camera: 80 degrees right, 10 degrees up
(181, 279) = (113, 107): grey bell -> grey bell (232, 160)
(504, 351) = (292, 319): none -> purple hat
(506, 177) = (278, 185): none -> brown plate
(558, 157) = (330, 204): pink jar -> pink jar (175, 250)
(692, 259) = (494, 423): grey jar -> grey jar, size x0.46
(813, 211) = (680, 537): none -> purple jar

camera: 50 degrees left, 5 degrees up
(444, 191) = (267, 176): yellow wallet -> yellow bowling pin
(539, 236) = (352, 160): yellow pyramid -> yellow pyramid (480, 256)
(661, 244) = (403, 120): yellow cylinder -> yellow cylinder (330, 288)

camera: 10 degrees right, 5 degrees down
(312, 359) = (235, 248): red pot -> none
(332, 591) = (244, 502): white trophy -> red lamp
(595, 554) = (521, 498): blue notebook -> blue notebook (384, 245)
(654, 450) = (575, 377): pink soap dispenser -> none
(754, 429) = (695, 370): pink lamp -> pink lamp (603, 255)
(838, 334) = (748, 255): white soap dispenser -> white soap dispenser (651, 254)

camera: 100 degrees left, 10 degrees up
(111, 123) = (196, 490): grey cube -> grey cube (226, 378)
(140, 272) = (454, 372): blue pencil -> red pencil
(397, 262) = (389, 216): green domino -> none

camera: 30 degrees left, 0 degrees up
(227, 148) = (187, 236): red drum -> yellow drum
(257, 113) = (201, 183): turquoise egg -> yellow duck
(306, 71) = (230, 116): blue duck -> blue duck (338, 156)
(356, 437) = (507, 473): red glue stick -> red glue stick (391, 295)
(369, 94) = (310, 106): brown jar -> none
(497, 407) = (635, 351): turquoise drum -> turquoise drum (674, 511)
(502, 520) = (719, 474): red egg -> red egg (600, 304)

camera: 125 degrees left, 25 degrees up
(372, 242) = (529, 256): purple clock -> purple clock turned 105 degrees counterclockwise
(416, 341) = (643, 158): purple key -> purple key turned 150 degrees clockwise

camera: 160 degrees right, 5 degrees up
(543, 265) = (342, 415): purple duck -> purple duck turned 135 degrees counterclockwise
★ ★ ★ ★ ★
**What to do:** Retype every line above with nothing changed.

**Output of the exercise:**
camera: 80 degrees right, 10 degrees up
(181, 279) = (113, 107): grey bell -> grey bell (232, 160)
(504, 351) = (292, 319): none -> purple hat
(506, 177) = (278, 185): none -> brown plate
(558, 157) = (330, 204): pink jar -> pink jar (175, 250)
(692, 259) = (494, 423): grey jar -> grey jar, size x0.46
(813, 211) = (680, 537): none -> purple jar

camera: 50 degrees left, 5 degrees up
(444, 191) = (267, 176): yellow wallet -> yellow bowling pin
(539, 236) = (352, 160): yellow pyramid -> yellow pyramid (480, 256)
(661, 244) = (403, 120): yellow cylinder -> yellow cylinder (330, 288)

camera: 10 degrees right, 5 degrees down
(312, 359) = (235, 248): red pot -> none
(332, 591) = (244, 502): white trophy -> red lamp
(595, 554) = (521, 498): blue notebook -> blue notebook (384, 245)
(654, 450) = (575, 377): pink soap dispenser -> none
(754, 429) = (695, 370): pink lamp -> pink lamp (603, 255)
(838, 334) = (748, 255): white soap dispenser -> white soap dispenser (651, 254)

camera: 100 degrees left, 10 degrees up
(111, 123) = (196, 490): grey cube -> grey cube (226, 378)
(140, 272) = (454, 372): blue pencil -> red pencil
(397, 262) = (389, 216): green domino -> none

camera: 30 degrees left, 0 degrees up
(227, 148) = (187, 236): red drum -> yellow drum
(257, 113) = (201, 183): turquoise egg -> yellow duck
(306, 71) = (230, 116): blue duck -> blue duck (338, 156)
(356, 437) = (507, 473): red glue stick -> red glue stick (391, 295)
(369, 94) = (310, 106): brown jar -> none
(497, 407) = (635, 351): turquoise drum -> turquoise drum (674, 511)
(502, 520) = (719, 474): red egg -> red egg (600, 304)

camera: 125 degrees left, 25 degrees up
(372, 242) = (529, 256): purple clock -> purple clock turned 105 degrees counterclockwise
(416, 341) = (643, 158): purple key -> purple key turned 150 degrees clockwise

camera: 160 degrees right, 5 degrees up
(543, 265) = (342, 415): purple duck -> purple duck turned 135 degrees counterclockwise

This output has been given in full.